Each line of the material should be set down exactly. Pictures are not part of the copy.

(Beginning of DATASET SECTION)

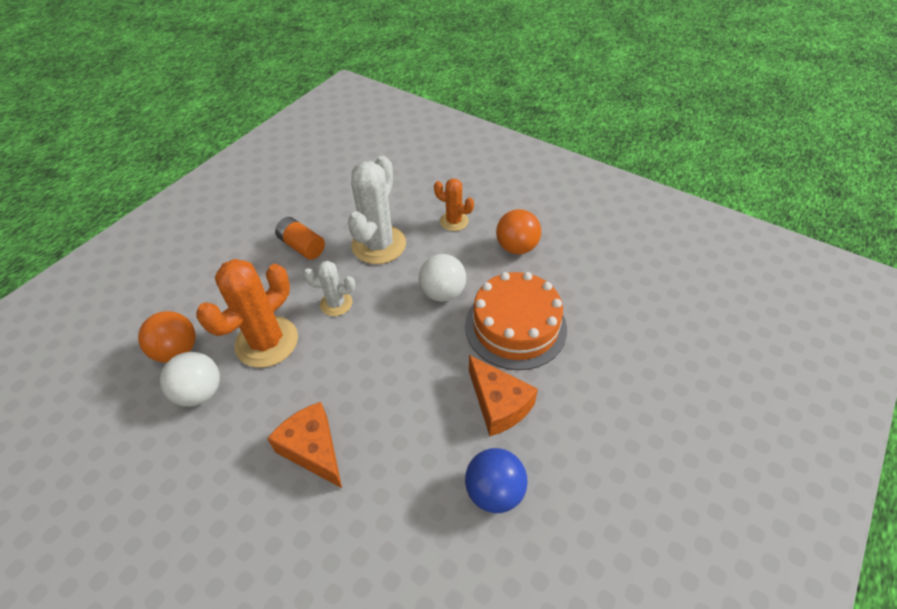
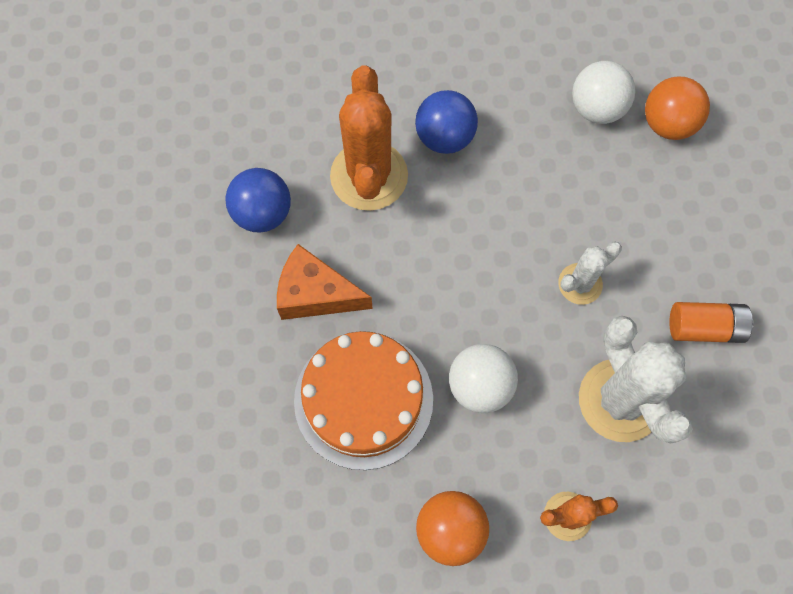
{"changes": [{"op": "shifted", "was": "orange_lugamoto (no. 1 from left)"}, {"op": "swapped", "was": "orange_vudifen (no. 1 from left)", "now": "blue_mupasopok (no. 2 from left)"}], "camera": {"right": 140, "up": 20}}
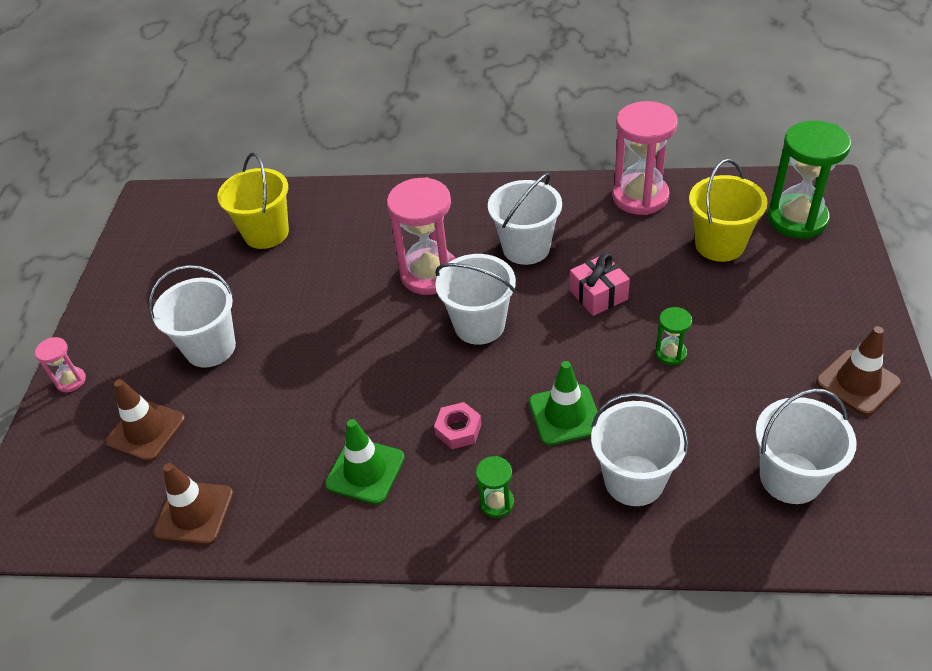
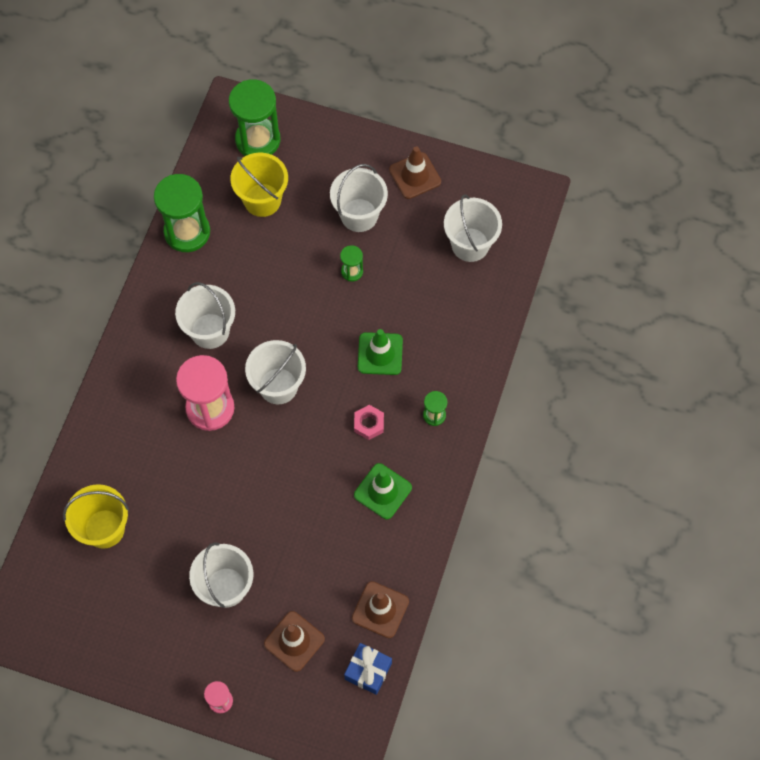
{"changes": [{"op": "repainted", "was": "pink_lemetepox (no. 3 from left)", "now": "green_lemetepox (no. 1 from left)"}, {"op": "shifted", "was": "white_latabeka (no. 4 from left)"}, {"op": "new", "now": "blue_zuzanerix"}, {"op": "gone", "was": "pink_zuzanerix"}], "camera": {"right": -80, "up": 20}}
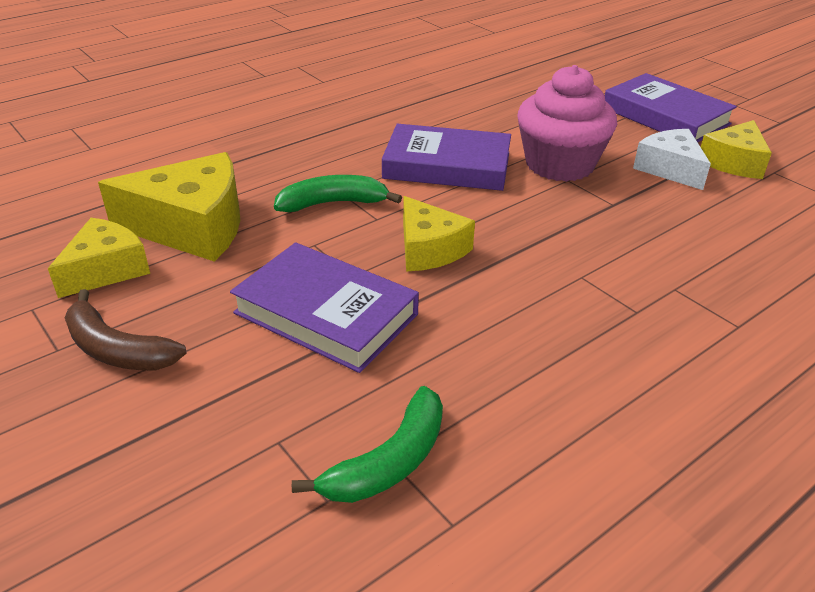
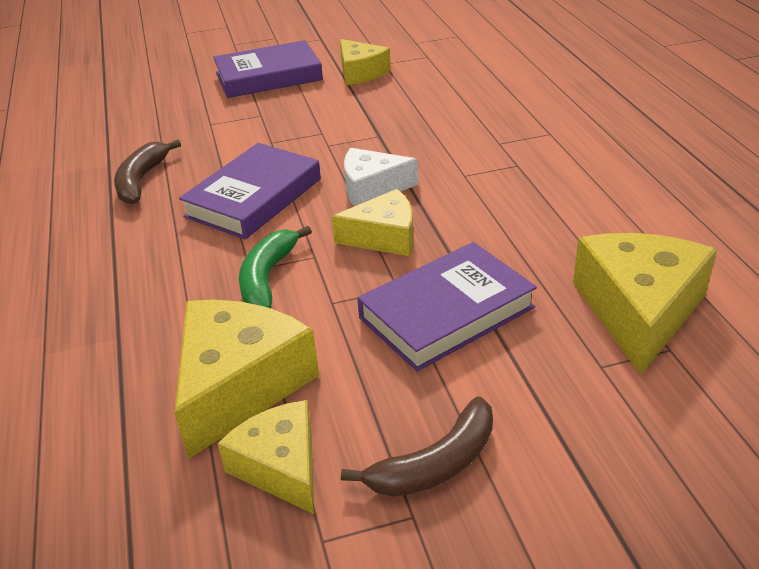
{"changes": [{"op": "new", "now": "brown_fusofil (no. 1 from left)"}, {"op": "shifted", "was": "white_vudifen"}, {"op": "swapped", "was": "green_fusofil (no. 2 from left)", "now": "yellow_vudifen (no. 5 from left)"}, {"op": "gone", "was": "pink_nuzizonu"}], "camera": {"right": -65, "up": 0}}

(End of DATASET SECTION)

*REPLY TO THE EXERCISE:*
{"changes": [{"op": "shifted", "was": "orange_lugamoto (no. 1 from left)"}, {"op": "swapped", "was": "orange_vudifen (no. 1 from left)", "now": "blue_mupasopok (no. 2 from left)"}], "camera": {"right": 140, "up": 20}}
{"changes": [{"op": "repainted", "was": "pink_lemetepox (no. 3 from left)", "now": "green_lemetepox (no. 1 from left)"}, {"op": "shifted", "was": "white_latabeka (no. 4 from left)"}, {"op": "new", "now": "blue_zuzanerix"}, {"op": "gone", "was": "pink_zuzanerix"}], "camera": {"right": -80, "up": 20}}
{"changes": [{"op": "new", "now": "brown_fusofil (no. 1 from left)"}, {"op": "shifted", "was": "white_vudifen"}, {"op": "swapped", "was": "green_fusofil (no. 2 from left)", "now": "yellow_vudifen (no. 5 from left)"}, {"op": "gone", "was": "pink_nuzizonu"}], "camera": {"right": -65, "up": 0}}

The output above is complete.